• [Work to be completed]
Wherever a picture appears, leave it out, and transcribe the rest of the records exactly.

Recorded data:
════════════════════
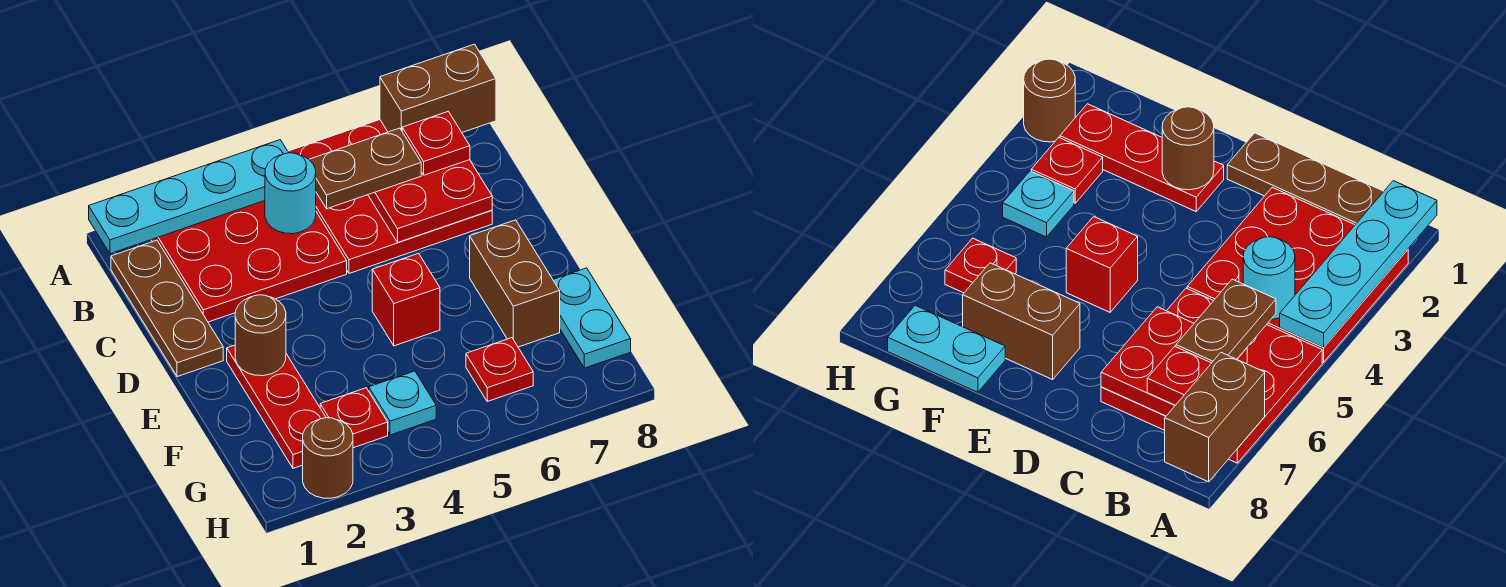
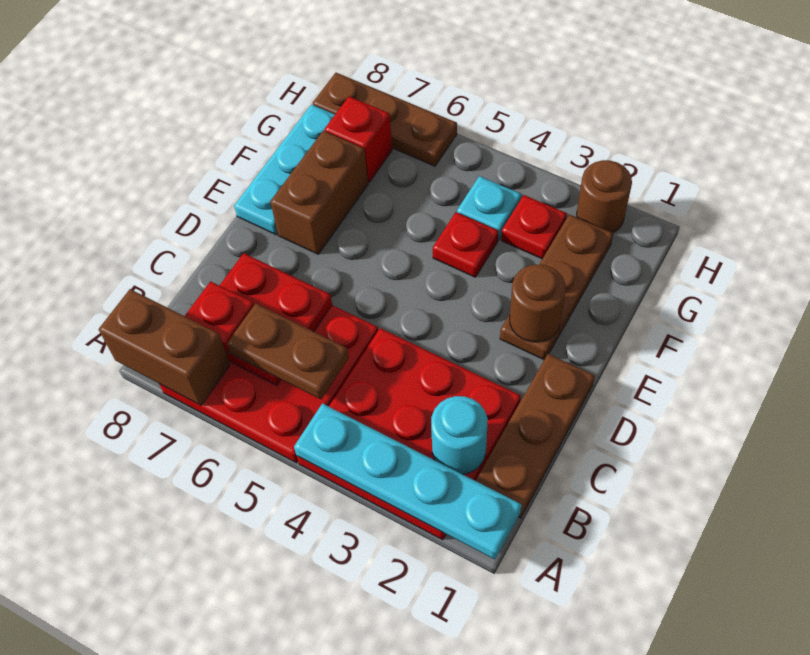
cyan round brick B4 level 2 -> cyan round brick B2 level 2
red plate E2:G2 level 1 -> brown plate E2:G2 level 1
red brick E5 level 1 -> red brick G7 level 1
cyan plate F8:G8 level 1 -> cyan plate E8:G8 level 1
red plate G6 level 1 -> red plate F4 level 1
none -> brown plate H6:H8 level 1

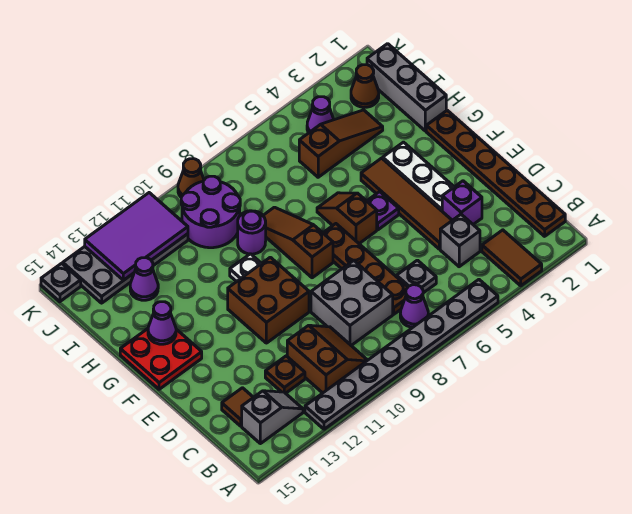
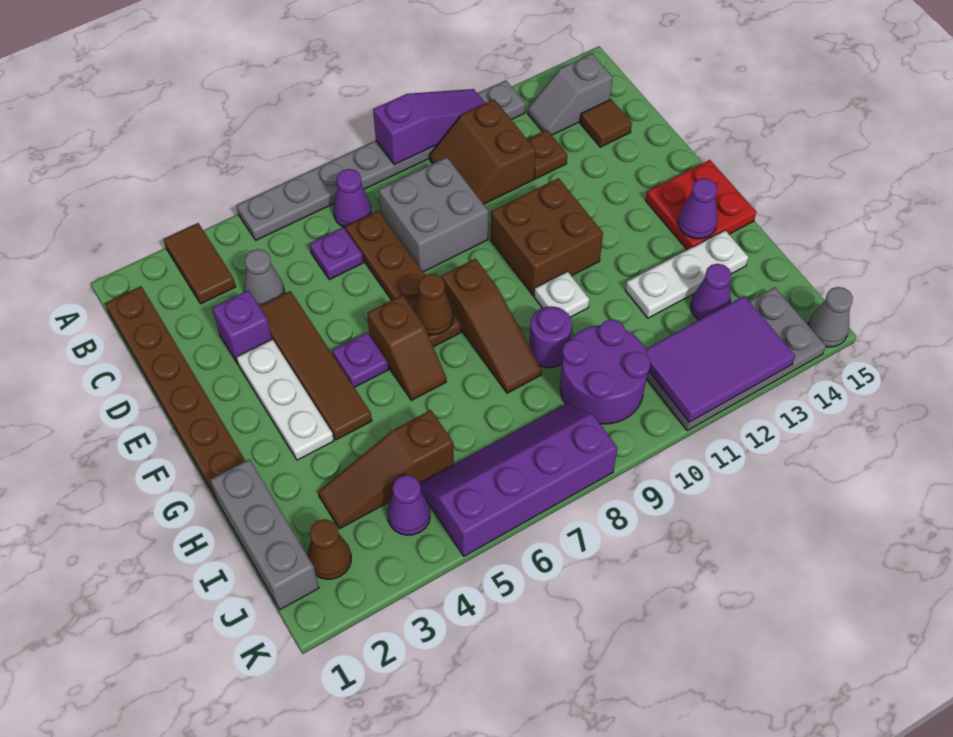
none -> purple slope A9:A11 level 2 top 9
grey brick C4 level 1 -> grey cone C4 level 1
grey plate C6 level 1 -> purple plate C6 level 1
none -> white plate H12:H14 level 1
none -> purple slope J5:K8 level 1 top K
brown cone K9 level 1 -> brown cone F7 level 2
grey plate K15 level 1 -> grey cone K15 level 1

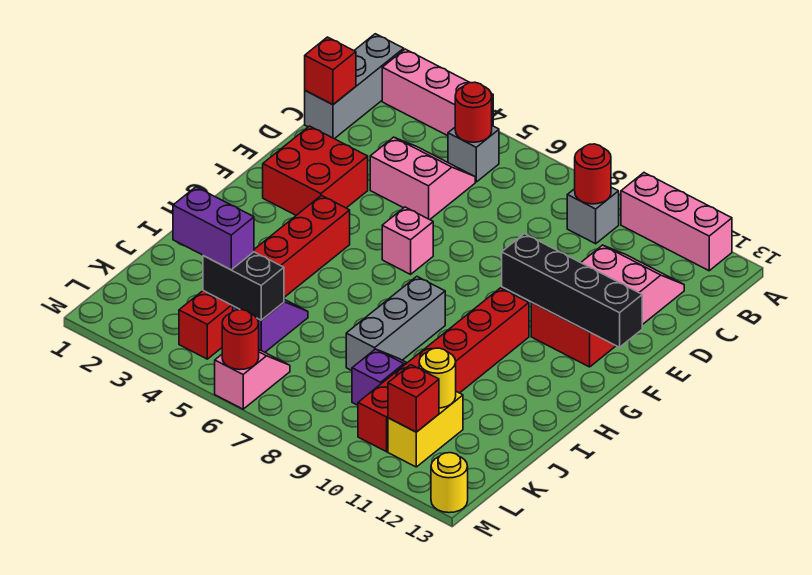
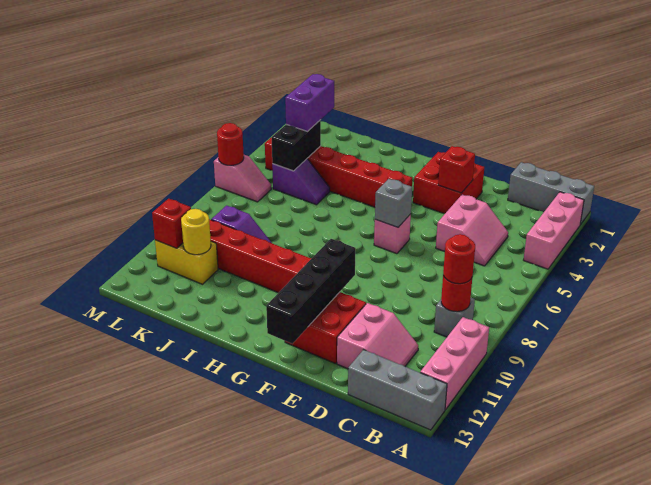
grey brick B5 level 1 -> grey brick F6 level 2
red round brick B5 level 2 -> red round brick B9 level 3
red brick C1 level 2 -> red brick E3 level 2
grey brick H8:J8 level 1 -> grey brick A13:C13 level 1
yellow round brick M13 level 1 -> none

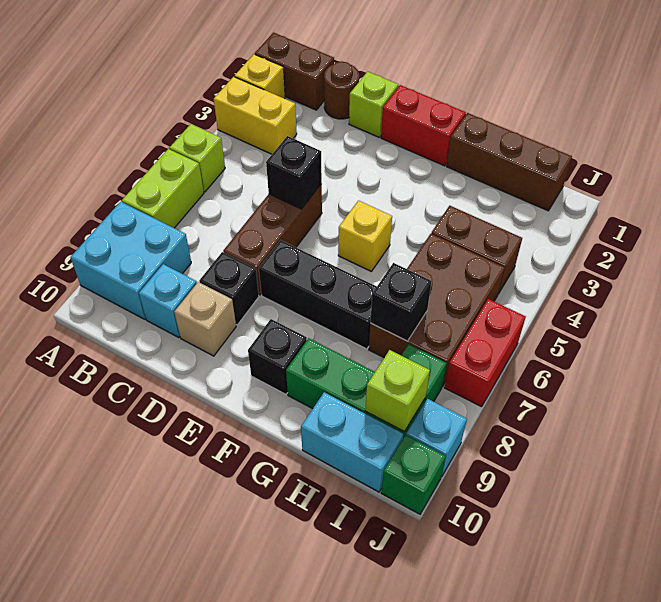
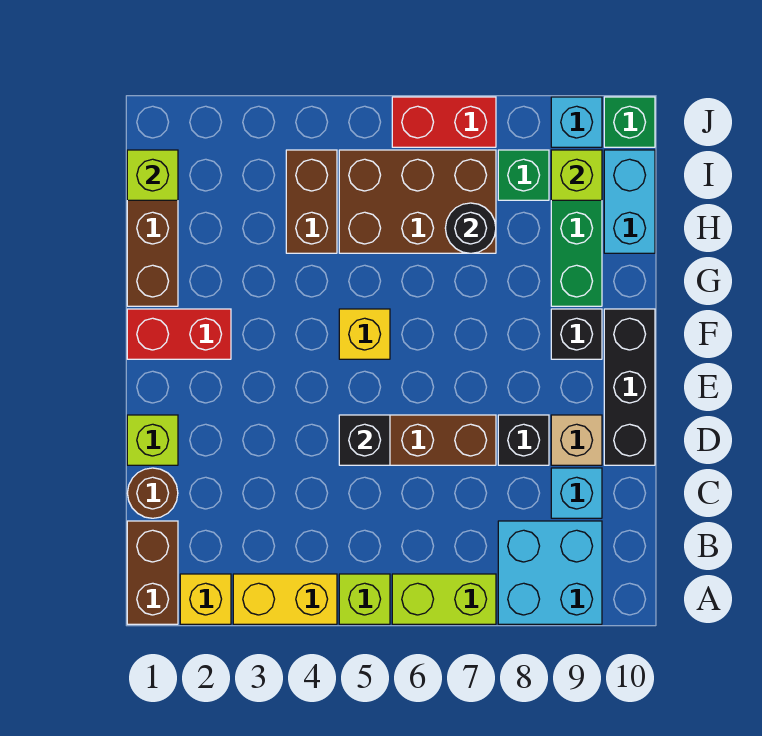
yellow brick A3:B3 level 1 -> yellow brick A3:A4 level 1
red brick E1:F1 level 1 -> red brick F1:F2 level 1
black brick E7:G7 level 1 -> black brick D10:F10 level 1
black brick H7 level 2 -> black round brick H7 level 2
none -> lime brick I1 level 2

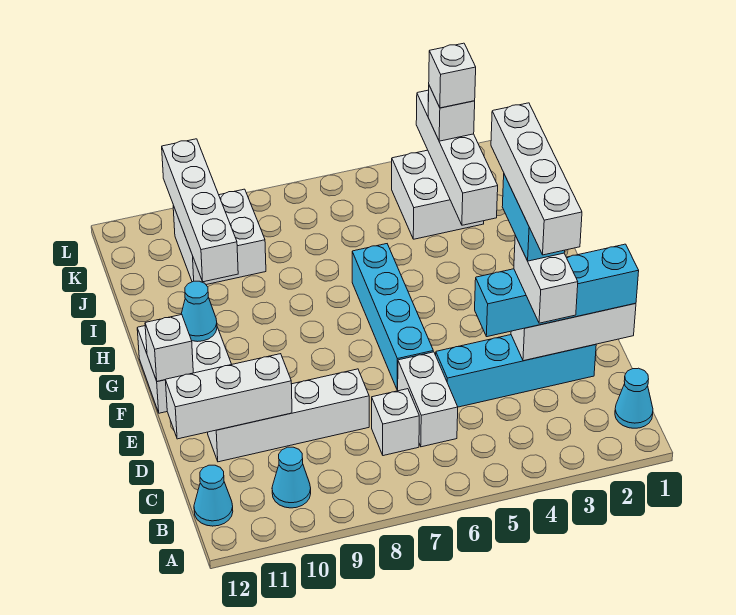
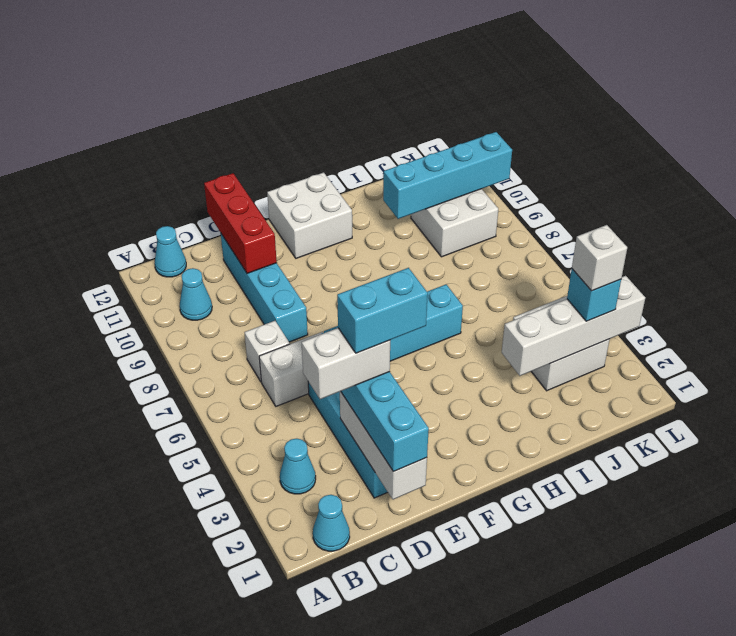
white brick C3:F3 level 6 -> none
white brick D8:D11 level 1 -> cyan brick D8:D11 level 1
white brick D10:D12 level 2 -> red brick D10:D12 level 2
white brick F12 level 2 -> none
cyan cone G11 level 2 -> cyan cone B3 level 1
white brick I10:L10 level 2 -> cyan brick I10:L10 level 2
white brick K3 level 3 -> cyan brick K3 level 3

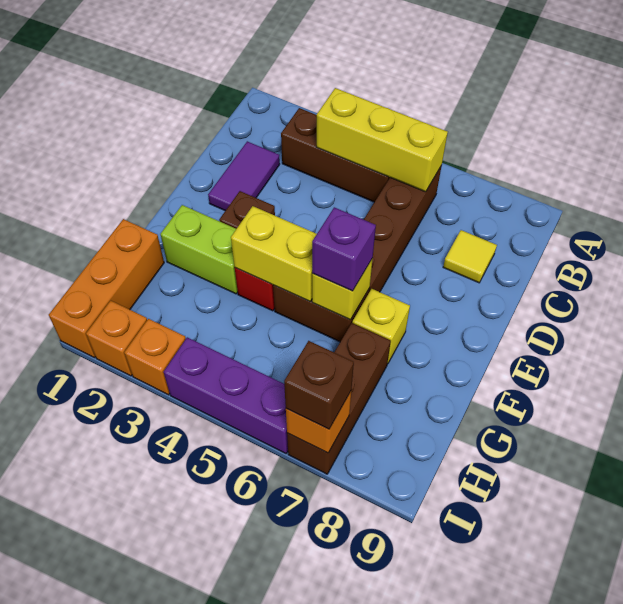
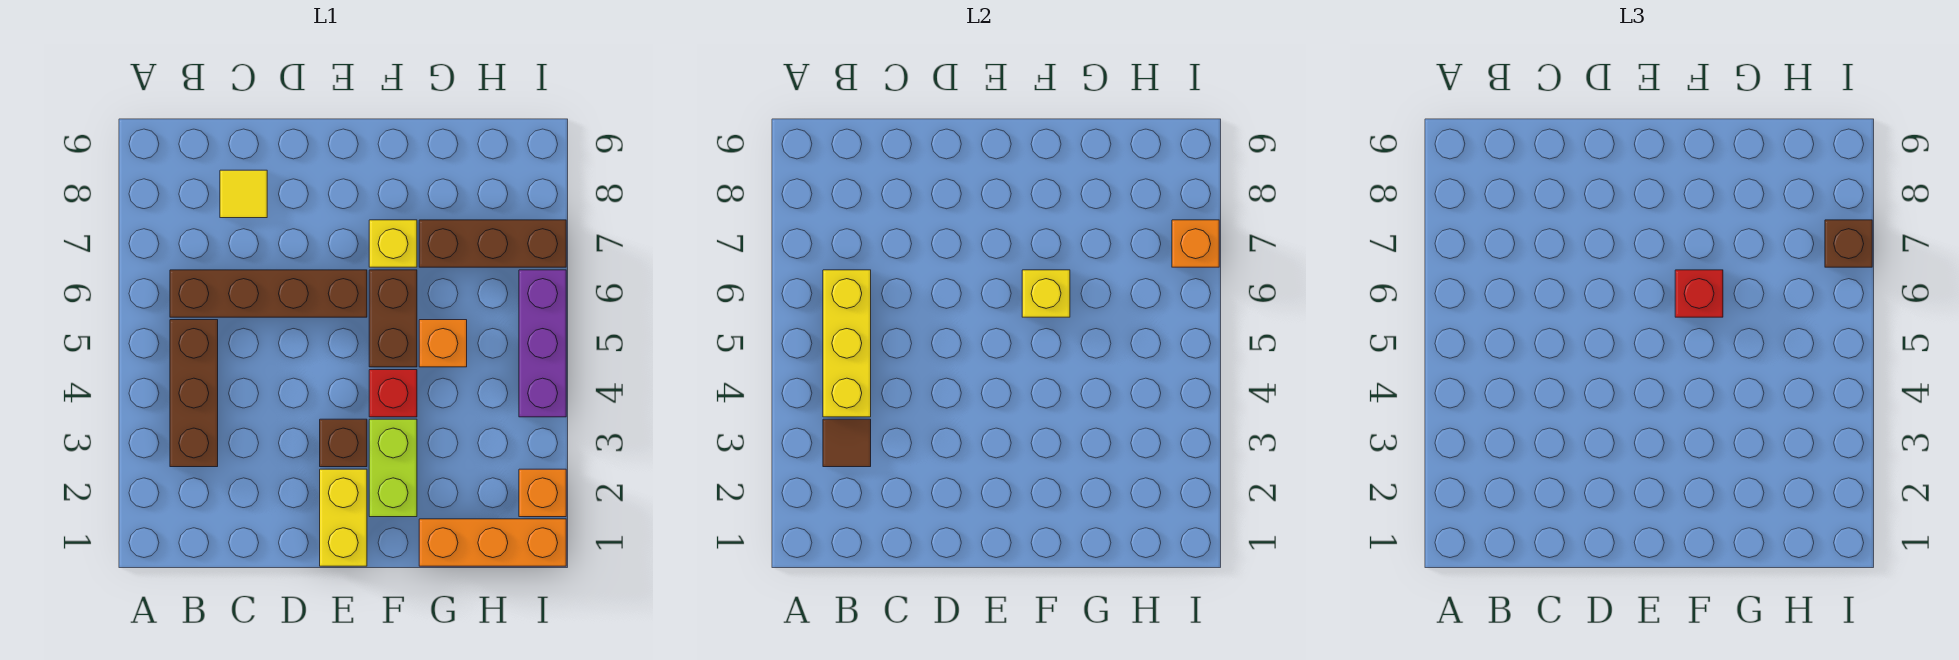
none -> brown tile B3 level 2
purple tile C2:D2 level 1 -> none
yellow brick F4:F5 level 2 -> yellow brick E1:E2 level 1
purple brick F6 level 3 -> red brick F6 level 3
orange brick I3 level 1 -> orange brick G5 level 1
════════════════════
• [Solution for this task]
cyan round brick B4 level 2 -> cyan round brick B2 level 2
red plate E2:G2 level 1 -> brown plate E2:G2 level 1
red brick E5 level 1 -> red brick G7 level 1
cyan plate F8:G8 level 1 -> cyan plate E8:G8 level 1
red plate G6 level 1 -> red plate F4 level 1
none -> brown plate H6:H8 level 1

none -> purple slope A9:A11 level 2 top 9
grey brick C4 level 1 -> grey cone C4 level 1
grey plate C6 level 1 -> purple plate C6 level 1
none -> white plate H12:H14 level 1
none -> purple slope J5:K8 level 1 top K
brown cone K9 level 1 -> brown cone F7 level 2
grey plate K15 level 1 -> grey cone K15 level 1

grey brick B5 level 1 -> grey brick F6 level 2
red round brick B5 level 2 -> red round brick B9 level 3
red brick C1 level 2 -> red brick E3 level 2
grey brick H8:J8 level 1 -> grey brick A13:C13 level 1
yellow round brick M13 level 1 -> none

yellow brick A3:B3 level 1 -> yellow brick A3:A4 level 1
red brick E1:F1 level 1 -> red brick F1:F2 level 1
black brick E7:G7 level 1 -> black brick D10:F10 level 1
black brick H7 level 2 -> black round brick H7 level 2
none -> lime brick I1 level 2

white brick C3:F3 level 6 -> none
white brick D8:D11 level 1 -> cyan brick D8:D11 level 1
white brick D10:D12 level 2 -> red brick D10:D12 level 2
white brick F12 level 2 -> none
cyan cone G11 level 2 -> cyan cone B3 level 1
white brick I10:L10 level 2 -> cyan brick I10:L10 level 2
white brick K3 level 3 -> cyan brick K3 level 3

none -> brown tile B3 level 2
purple tile C2:D2 level 1 -> none
yellow brick F4:F5 level 2 -> yellow brick E1:E2 level 1
purple brick F6 level 3 -> red brick F6 level 3
orange brick I3 level 1 -> orange brick G5 level 1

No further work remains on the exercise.